[DIRECTIONS] In the entries that follow, find the line containing "pink camera: 7 -> 10" and the line containing "orange gift: 1 -> 0", then retype exactly the lines from the first through the second, pictures excluded.

[RECORD EXTRACTS]
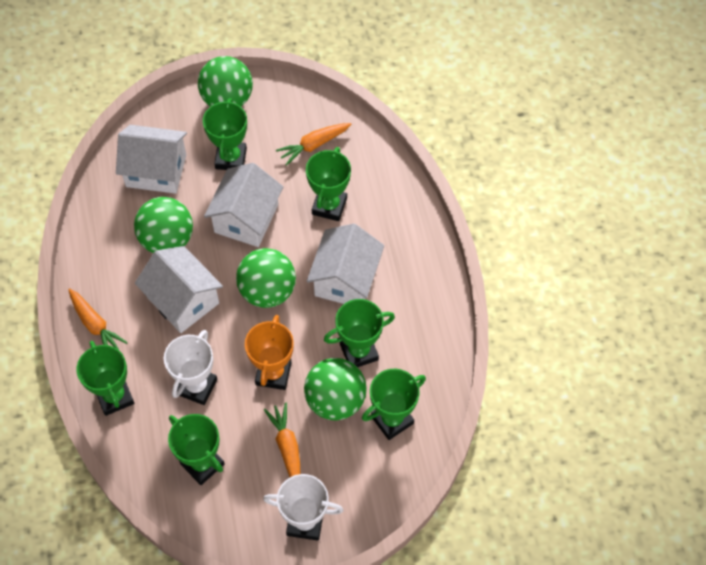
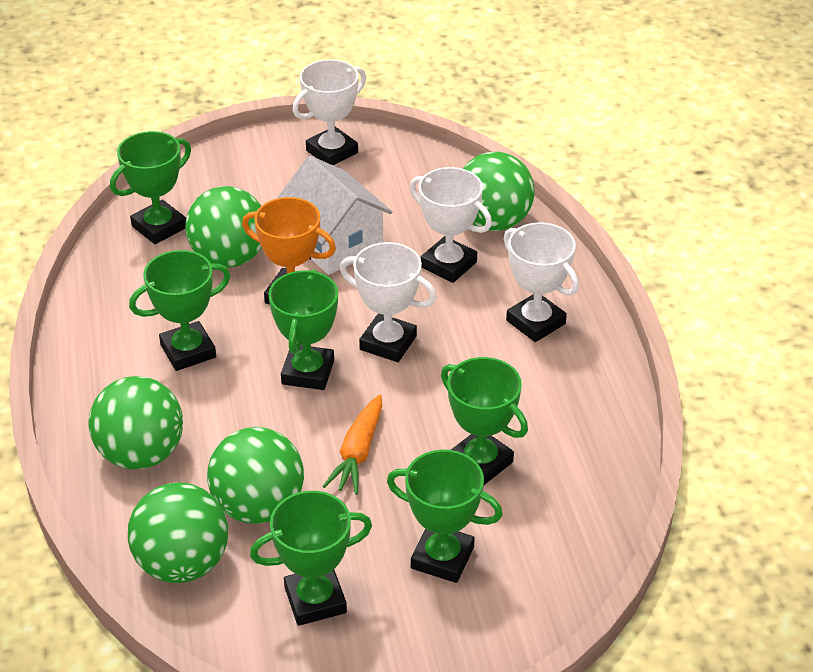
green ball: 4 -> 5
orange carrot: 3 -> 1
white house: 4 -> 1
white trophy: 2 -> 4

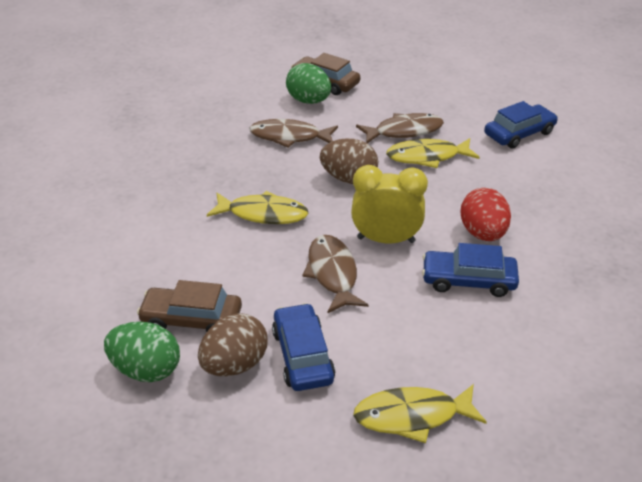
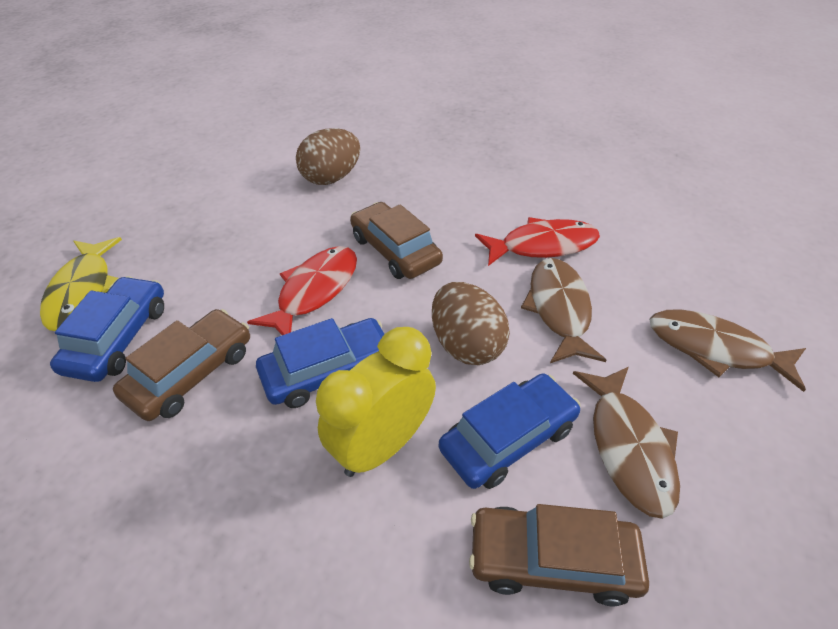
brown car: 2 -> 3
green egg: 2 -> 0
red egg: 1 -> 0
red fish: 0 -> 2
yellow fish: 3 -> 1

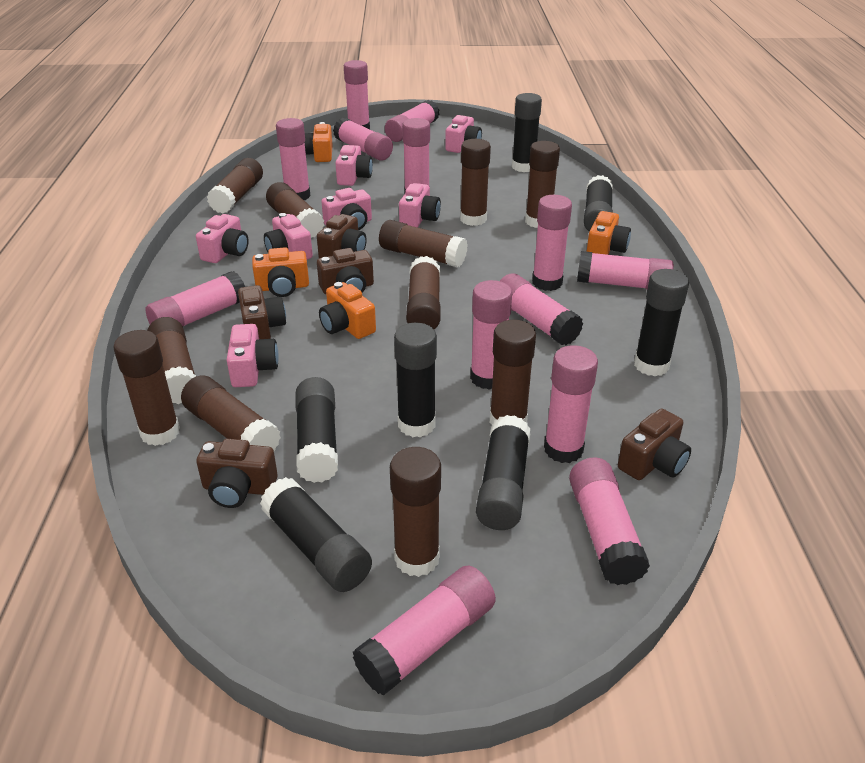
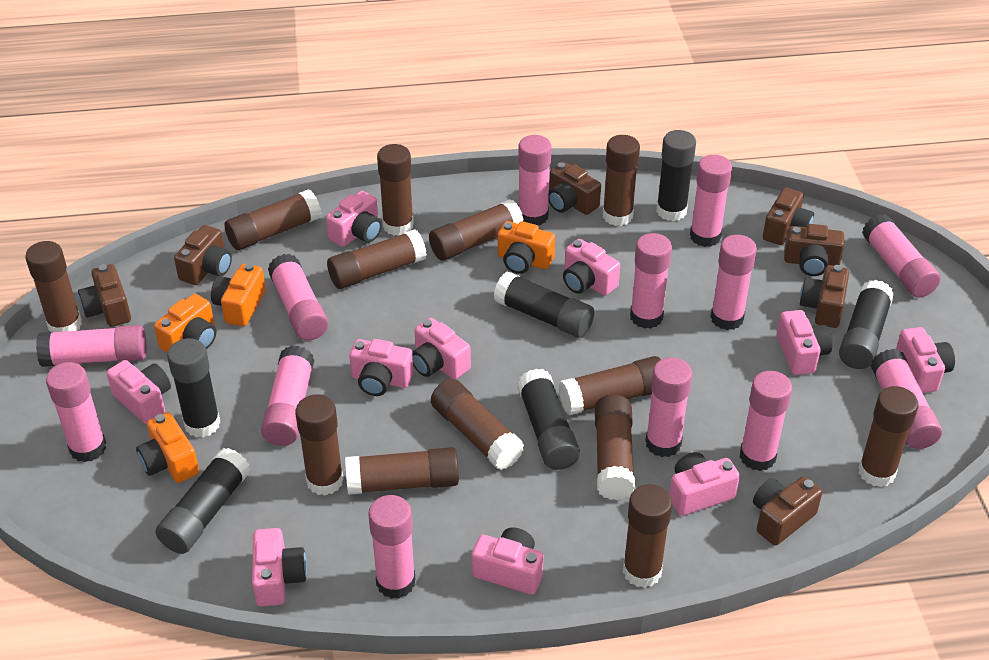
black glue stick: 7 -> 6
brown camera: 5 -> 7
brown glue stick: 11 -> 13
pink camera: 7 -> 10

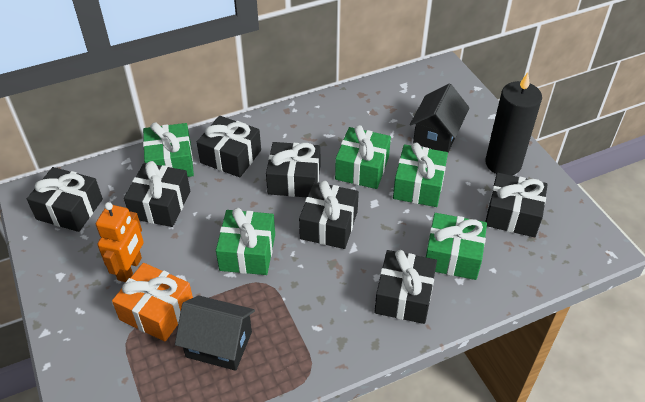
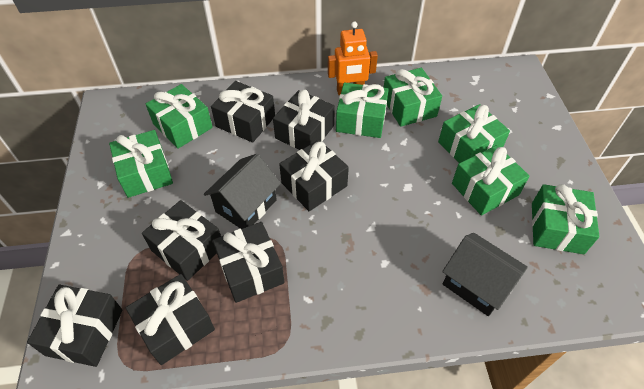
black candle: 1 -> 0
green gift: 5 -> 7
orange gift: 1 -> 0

==

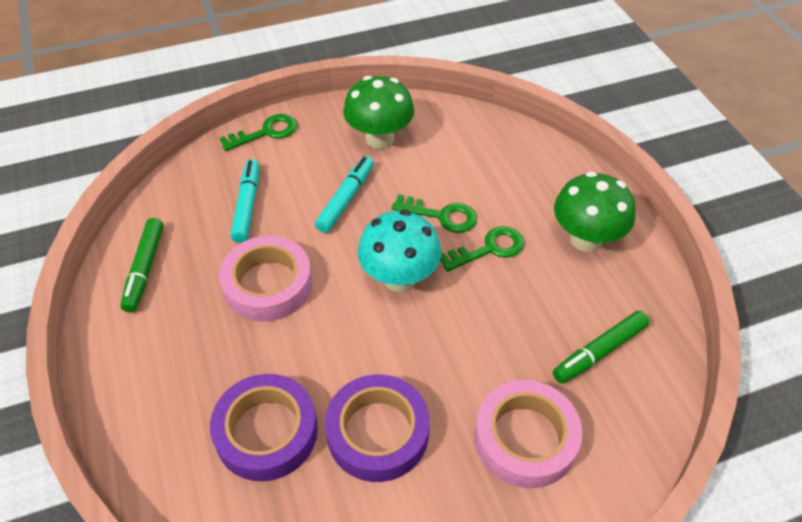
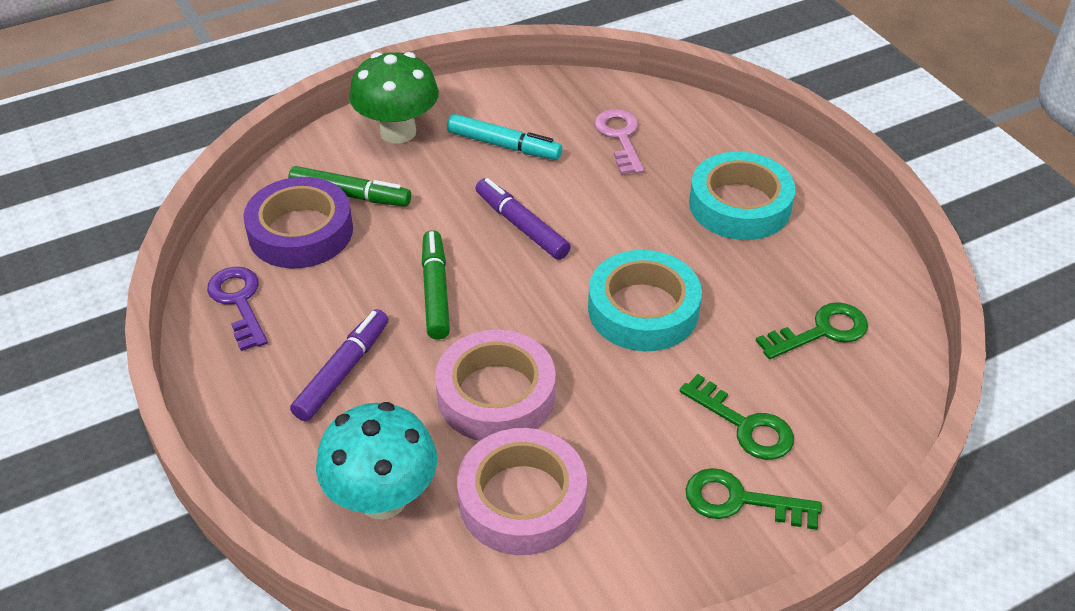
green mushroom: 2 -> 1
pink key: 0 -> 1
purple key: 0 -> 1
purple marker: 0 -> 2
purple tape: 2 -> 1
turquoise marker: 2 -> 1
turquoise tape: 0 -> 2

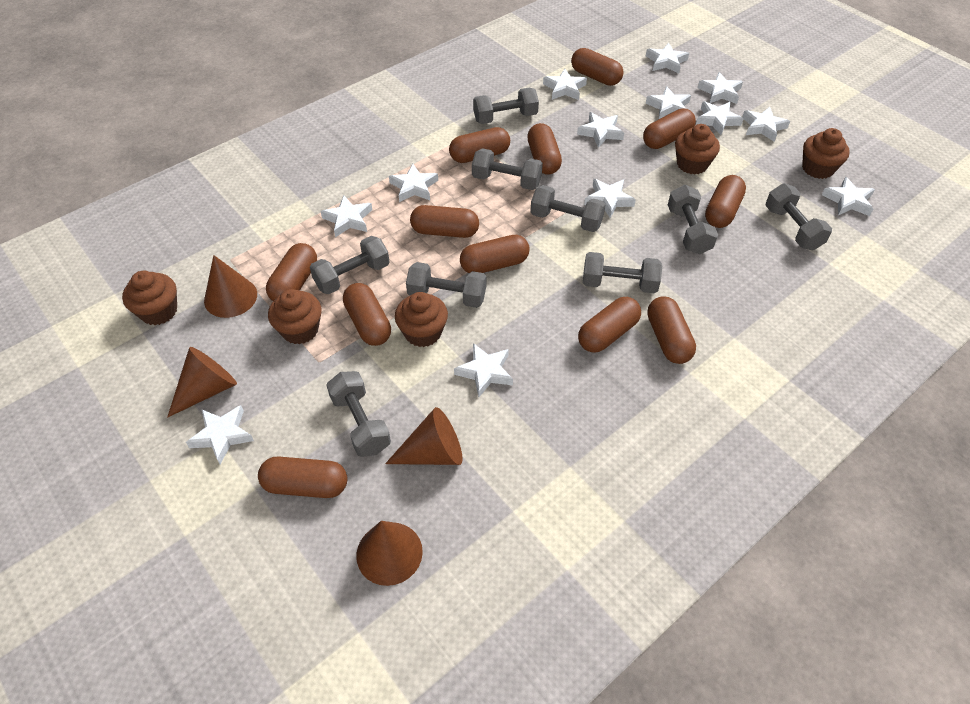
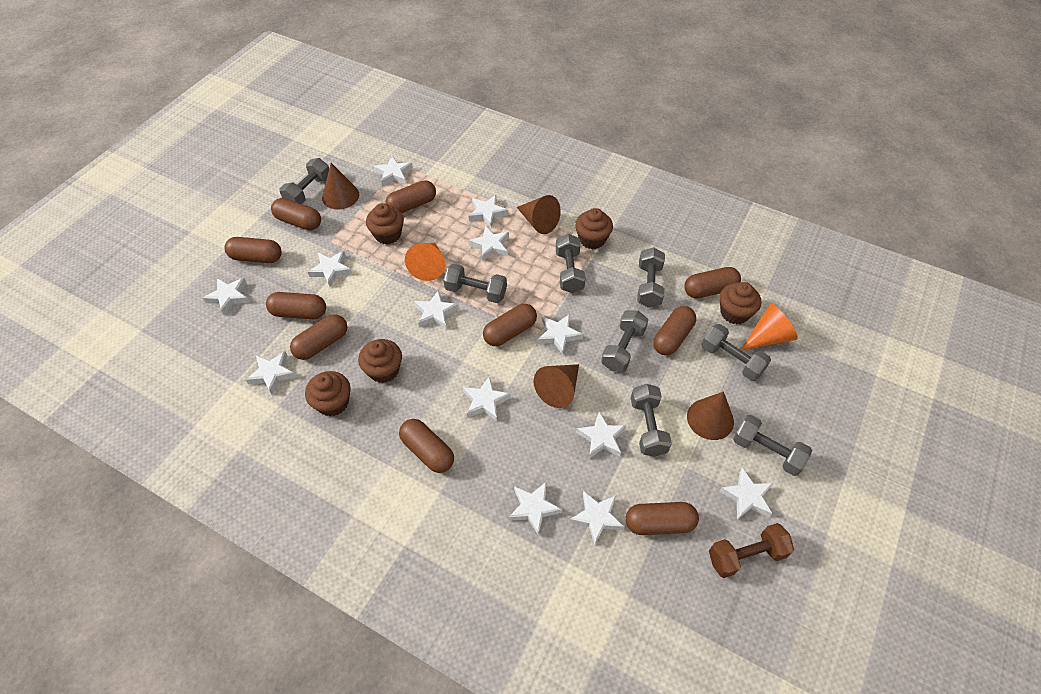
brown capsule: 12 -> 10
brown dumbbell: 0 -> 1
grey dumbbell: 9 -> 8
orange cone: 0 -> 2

...

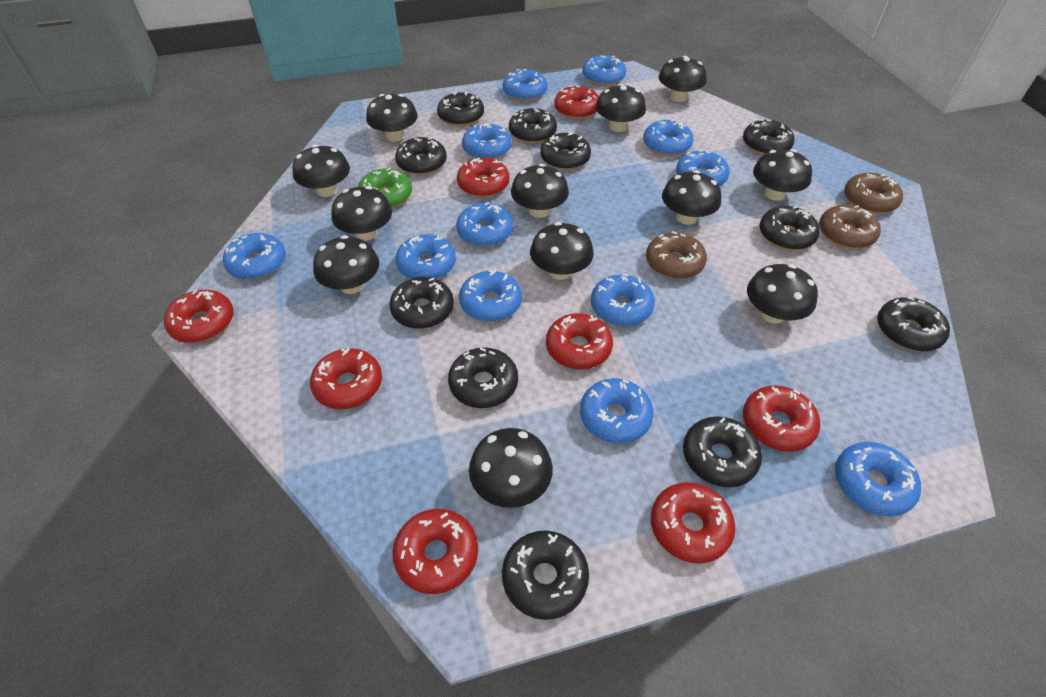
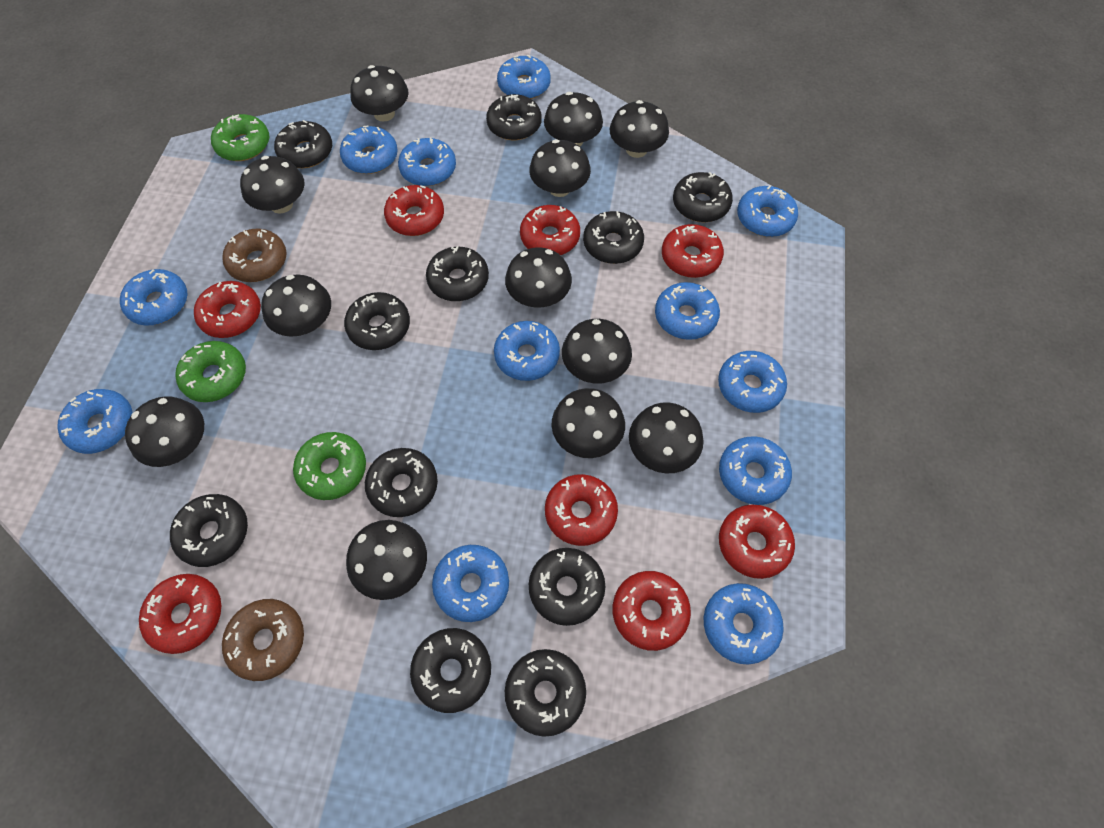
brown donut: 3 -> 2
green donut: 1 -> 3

[ANSWER]
pink camera: 7 -> 10

black candle: 1 -> 0
green gift: 5 -> 7
orange gift: 1 -> 0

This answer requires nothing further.